PROBLEM TO SOLVE: Out of the lines below, please list those that hold the string "donut".

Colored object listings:
----
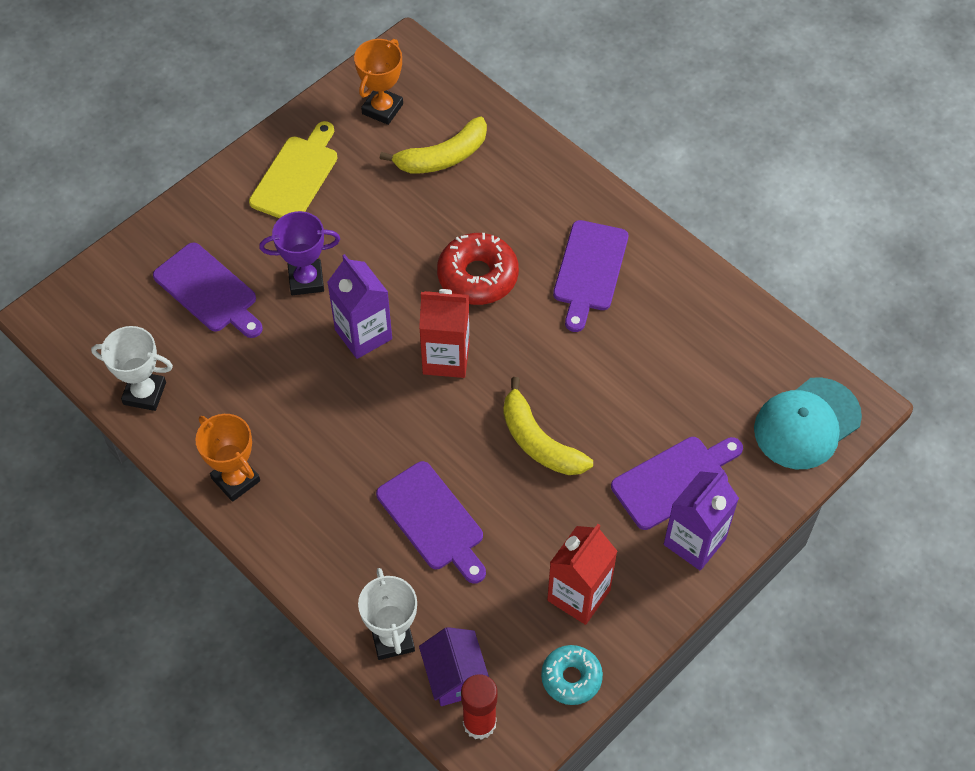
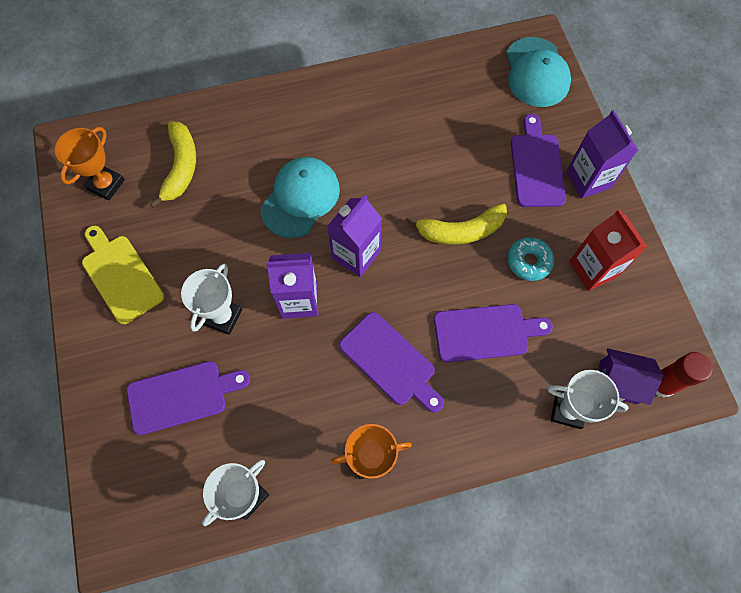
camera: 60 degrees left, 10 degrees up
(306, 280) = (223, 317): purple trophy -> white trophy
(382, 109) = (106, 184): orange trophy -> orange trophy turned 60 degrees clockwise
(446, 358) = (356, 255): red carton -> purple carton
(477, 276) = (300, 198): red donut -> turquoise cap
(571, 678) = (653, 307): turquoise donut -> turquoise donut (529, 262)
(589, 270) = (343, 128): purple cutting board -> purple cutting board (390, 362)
----
YOUR SOLUTION:
(477, 276) = (300, 198): red donut -> turquoise cap
(571, 678) = (653, 307): turquoise donut -> turquoise donut (529, 262)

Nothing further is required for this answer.